Stored records
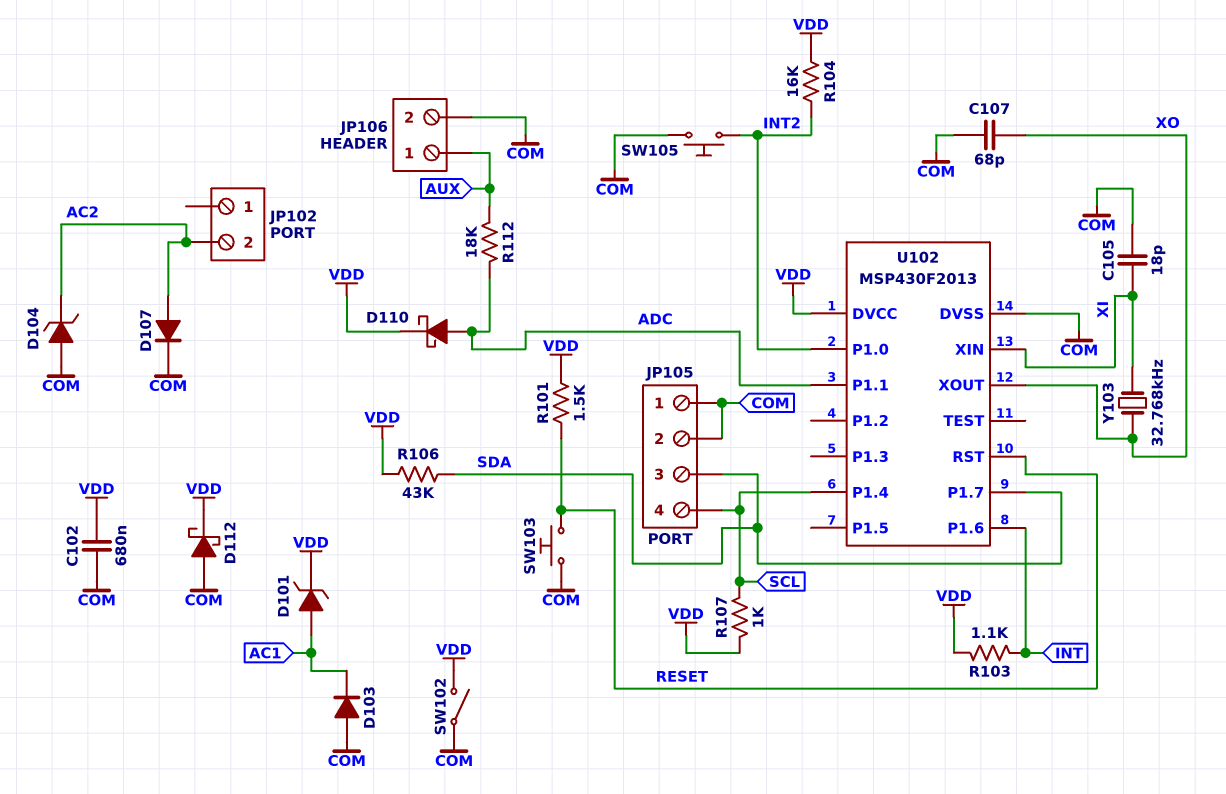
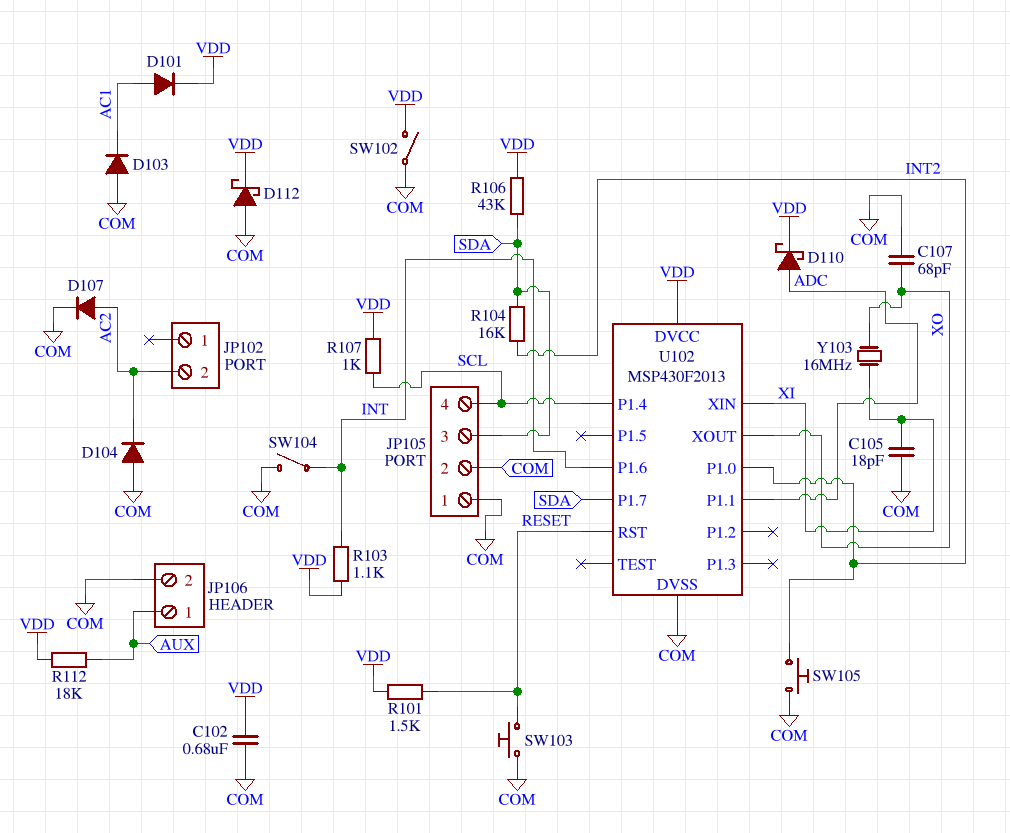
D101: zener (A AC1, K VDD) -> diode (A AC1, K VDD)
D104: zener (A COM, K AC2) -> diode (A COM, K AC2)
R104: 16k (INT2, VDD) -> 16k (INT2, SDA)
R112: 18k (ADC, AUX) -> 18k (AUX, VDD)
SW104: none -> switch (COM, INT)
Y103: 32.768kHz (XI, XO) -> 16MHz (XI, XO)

**Task prompt:** Copy the data word for word. Pictures do not go in the copy.

**Answer to this task:**
D101: zener (A AC1, K VDD) -> diode (A AC1, K VDD)
D104: zener (A COM, K AC2) -> diode (A COM, K AC2)
R104: 16k (INT2, VDD) -> 16k (INT2, SDA)
R112: 18k (ADC, AUX) -> 18k (AUX, VDD)
SW104: none -> switch (COM, INT)
Y103: 32.768kHz (XI, XO) -> 16MHz (XI, XO)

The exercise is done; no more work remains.